● Data extracts:
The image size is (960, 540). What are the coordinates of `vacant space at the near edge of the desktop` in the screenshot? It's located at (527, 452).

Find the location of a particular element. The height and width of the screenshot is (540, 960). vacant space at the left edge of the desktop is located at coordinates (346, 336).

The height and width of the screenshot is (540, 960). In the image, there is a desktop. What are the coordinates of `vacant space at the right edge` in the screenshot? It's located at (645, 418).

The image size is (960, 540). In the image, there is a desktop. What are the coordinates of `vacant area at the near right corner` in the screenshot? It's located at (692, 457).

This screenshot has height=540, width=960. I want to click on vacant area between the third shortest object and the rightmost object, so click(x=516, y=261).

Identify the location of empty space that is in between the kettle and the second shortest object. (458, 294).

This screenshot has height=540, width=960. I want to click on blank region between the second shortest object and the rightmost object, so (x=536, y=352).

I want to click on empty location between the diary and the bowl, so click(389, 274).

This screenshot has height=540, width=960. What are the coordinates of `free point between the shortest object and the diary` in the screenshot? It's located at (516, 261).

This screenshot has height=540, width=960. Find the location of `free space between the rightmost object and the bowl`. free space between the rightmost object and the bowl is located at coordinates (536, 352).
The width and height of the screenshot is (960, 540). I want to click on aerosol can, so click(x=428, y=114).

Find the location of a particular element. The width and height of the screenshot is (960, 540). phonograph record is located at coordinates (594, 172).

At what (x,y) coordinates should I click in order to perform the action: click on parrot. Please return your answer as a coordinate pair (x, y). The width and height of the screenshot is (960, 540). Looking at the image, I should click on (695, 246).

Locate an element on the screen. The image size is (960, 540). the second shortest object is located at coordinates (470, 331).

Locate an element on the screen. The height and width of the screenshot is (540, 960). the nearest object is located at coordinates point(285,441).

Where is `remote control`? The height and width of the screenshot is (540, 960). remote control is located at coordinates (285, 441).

● Task to carry out: Please switch "desktop" to "tabletop" wherever it appears in the items above and leave everything else as it is.

● Result of the task:
The image size is (960, 540). What are the coordinates of `vacant space at the near edge of the tabletop` in the screenshot? It's located at (527, 452).

Find the location of a particular element. The height and width of the screenshot is (540, 960). vacant space at the left edge of the tabletop is located at coordinates (346, 336).

The height and width of the screenshot is (540, 960). In the image, there is a tabletop. What are the coordinates of `vacant space at the right edge` in the screenshot? It's located at (645, 418).

The image size is (960, 540). In the image, there is a tabletop. What are the coordinates of `vacant area at the near right corner` in the screenshot? It's located at (692, 457).

This screenshot has height=540, width=960. I want to click on vacant area between the third shortest object and the rightmost object, so click(x=516, y=261).

Identify the location of empty space that is in between the kettle and the second shortest object. (458, 294).

This screenshot has height=540, width=960. I want to click on blank region between the second shortest object and the rightmost object, so (x=536, y=352).

I want to click on empty location between the diary and the bowl, so click(389, 274).

This screenshot has height=540, width=960. What are the coordinates of `free point between the shortest object and the diary` in the screenshot? It's located at (516, 261).

This screenshot has height=540, width=960. Find the location of `free space between the rightmost object and the bowl`. free space between the rightmost object and the bowl is located at coordinates (536, 352).
The width and height of the screenshot is (960, 540). I want to click on aerosol can, so click(x=428, y=114).

Find the location of a particular element. The width and height of the screenshot is (960, 540). phonograph record is located at coordinates (594, 172).

At what (x,y) coordinates should I click in order to perform the action: click on parrot. Please return your answer as a coordinate pair (x, y). The width and height of the screenshot is (960, 540). Looking at the image, I should click on (695, 246).

Locate an element on the screen. The image size is (960, 540). the second shortest object is located at coordinates (470, 331).

Locate an element on the screen. The height and width of the screenshot is (540, 960). the nearest object is located at coordinates point(285,441).

Where is `remote control`? The height and width of the screenshot is (540, 960). remote control is located at coordinates (285, 441).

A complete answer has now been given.